*** Entries supplied ***

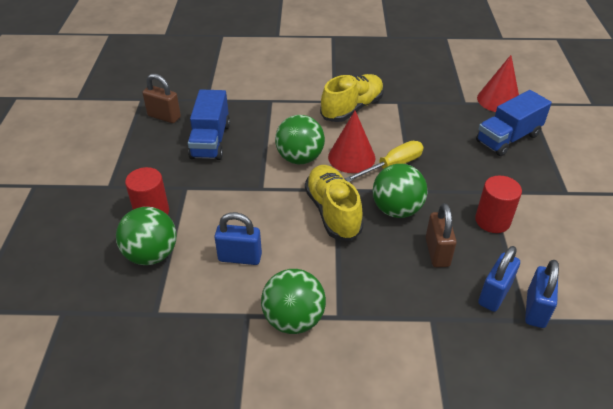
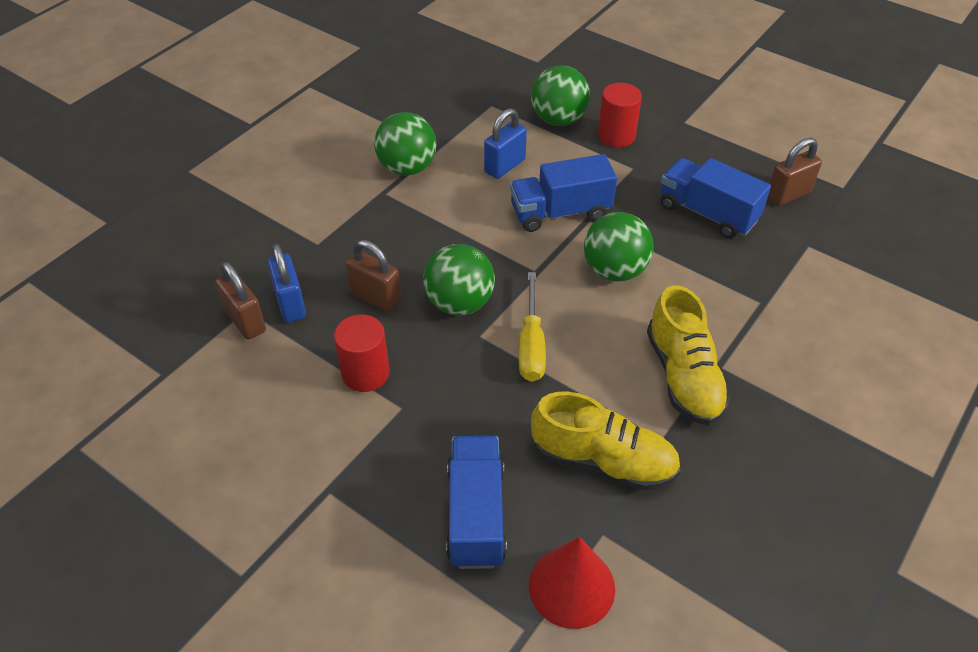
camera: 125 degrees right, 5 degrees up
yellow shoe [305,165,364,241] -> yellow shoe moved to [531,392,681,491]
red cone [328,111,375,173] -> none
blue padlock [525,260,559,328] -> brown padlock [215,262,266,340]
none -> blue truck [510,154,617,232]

*** End of Entries supplied ***

### Work to complete
Give back the lines above exactly, from the one with "yellow shoe [305,165,364,241]" through the last line.

### The answer
yellow shoe [305,165,364,241] -> yellow shoe moved to [531,392,681,491]
red cone [328,111,375,173] -> none
blue padlock [525,260,559,328] -> brown padlock [215,262,266,340]
none -> blue truck [510,154,617,232]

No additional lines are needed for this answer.